# [WORK REQUIRED]
Copy every record exactly. Nothing may be skipped.

# [THE RECORDS]
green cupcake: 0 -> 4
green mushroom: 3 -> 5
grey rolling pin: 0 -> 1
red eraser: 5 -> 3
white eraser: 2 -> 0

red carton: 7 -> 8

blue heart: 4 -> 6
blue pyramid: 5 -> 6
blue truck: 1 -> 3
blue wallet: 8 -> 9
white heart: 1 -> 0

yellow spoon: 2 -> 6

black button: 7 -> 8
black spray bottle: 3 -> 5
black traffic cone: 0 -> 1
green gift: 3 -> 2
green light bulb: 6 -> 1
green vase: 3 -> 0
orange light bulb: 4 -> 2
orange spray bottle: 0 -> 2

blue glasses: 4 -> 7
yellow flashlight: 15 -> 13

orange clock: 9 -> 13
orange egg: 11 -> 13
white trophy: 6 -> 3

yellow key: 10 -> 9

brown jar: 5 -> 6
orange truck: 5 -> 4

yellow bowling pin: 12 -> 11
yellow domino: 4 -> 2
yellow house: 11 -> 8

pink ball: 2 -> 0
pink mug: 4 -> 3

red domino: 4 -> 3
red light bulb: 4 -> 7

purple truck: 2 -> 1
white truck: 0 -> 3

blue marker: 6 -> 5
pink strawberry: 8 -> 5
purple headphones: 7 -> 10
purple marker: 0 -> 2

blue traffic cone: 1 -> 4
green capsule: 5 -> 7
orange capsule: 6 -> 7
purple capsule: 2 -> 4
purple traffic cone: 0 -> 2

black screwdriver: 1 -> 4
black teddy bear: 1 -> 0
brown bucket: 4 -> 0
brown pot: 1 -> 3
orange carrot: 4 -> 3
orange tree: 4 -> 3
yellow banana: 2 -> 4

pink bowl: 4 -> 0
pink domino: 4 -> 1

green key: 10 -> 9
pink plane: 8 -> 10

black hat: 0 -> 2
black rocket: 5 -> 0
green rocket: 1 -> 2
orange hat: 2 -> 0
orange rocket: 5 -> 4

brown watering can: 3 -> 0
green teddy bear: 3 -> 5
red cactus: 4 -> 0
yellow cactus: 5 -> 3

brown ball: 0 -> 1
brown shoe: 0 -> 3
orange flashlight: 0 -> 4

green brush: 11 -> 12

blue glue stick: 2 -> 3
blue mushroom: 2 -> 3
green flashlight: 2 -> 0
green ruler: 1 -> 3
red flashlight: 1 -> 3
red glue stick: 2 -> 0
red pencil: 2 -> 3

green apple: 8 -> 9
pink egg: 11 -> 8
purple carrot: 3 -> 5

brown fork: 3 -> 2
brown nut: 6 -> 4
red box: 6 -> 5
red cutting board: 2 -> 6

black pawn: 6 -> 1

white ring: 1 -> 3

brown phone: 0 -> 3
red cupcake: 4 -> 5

# [EXERCISE OUTPUT]
green cupcake: 0 -> 4
green mushroom: 3 -> 5
grey rolling pin: 0 -> 1
red eraser: 5 -> 3
white eraser: 2 -> 0

red carton: 7 -> 8

blue heart: 4 -> 6
blue pyramid: 5 -> 6
blue truck: 1 -> 3
blue wallet: 8 -> 9
white heart: 1 -> 0

yellow spoon: 2 -> 6

black button: 7 -> 8
black spray bottle: 3 -> 5
black traffic cone: 0 -> 1
green gift: 3 -> 2
green light bulb: 6 -> 1
green vase: 3 -> 0
orange light bulb: 4 -> 2
orange spray bottle: 0 -> 2

blue glasses: 4 -> 7
yellow flashlight: 15 -> 13

orange clock: 9 -> 13
orange egg: 11 -> 13
white trophy: 6 -> 3

yellow key: 10 -> 9

brown jar: 5 -> 6
orange truck: 5 -> 4

yellow bowling pin: 12 -> 11
yellow domino: 4 -> 2
yellow house: 11 -> 8

pink ball: 2 -> 0
pink mug: 4 -> 3

red domino: 4 -> 3
red light bulb: 4 -> 7

purple truck: 2 -> 1
white truck: 0 -> 3

blue marker: 6 -> 5
pink strawberry: 8 -> 5
purple headphones: 7 -> 10
purple marker: 0 -> 2

blue traffic cone: 1 -> 4
green capsule: 5 -> 7
orange capsule: 6 -> 7
purple capsule: 2 -> 4
purple traffic cone: 0 -> 2

black screwdriver: 1 -> 4
black teddy bear: 1 -> 0
brown bucket: 4 -> 0
brown pot: 1 -> 3
orange carrot: 4 -> 3
orange tree: 4 -> 3
yellow banana: 2 -> 4

pink bowl: 4 -> 0
pink domino: 4 -> 1

green key: 10 -> 9
pink plane: 8 -> 10

black hat: 0 -> 2
black rocket: 5 -> 0
green rocket: 1 -> 2
orange hat: 2 -> 0
orange rocket: 5 -> 4

brown watering can: 3 -> 0
green teddy bear: 3 -> 5
red cactus: 4 -> 0
yellow cactus: 5 -> 3

brown ball: 0 -> 1
brown shoe: 0 -> 3
orange flashlight: 0 -> 4

green brush: 11 -> 12

blue glue stick: 2 -> 3
blue mushroom: 2 -> 3
green flashlight: 2 -> 0
green ruler: 1 -> 3
red flashlight: 1 -> 3
red glue stick: 2 -> 0
red pencil: 2 -> 3

green apple: 8 -> 9
pink egg: 11 -> 8
purple carrot: 3 -> 5

brown fork: 3 -> 2
brown nut: 6 -> 4
red box: 6 -> 5
red cutting board: 2 -> 6

black pawn: 6 -> 1

white ring: 1 -> 3

brown phone: 0 -> 3
red cupcake: 4 -> 5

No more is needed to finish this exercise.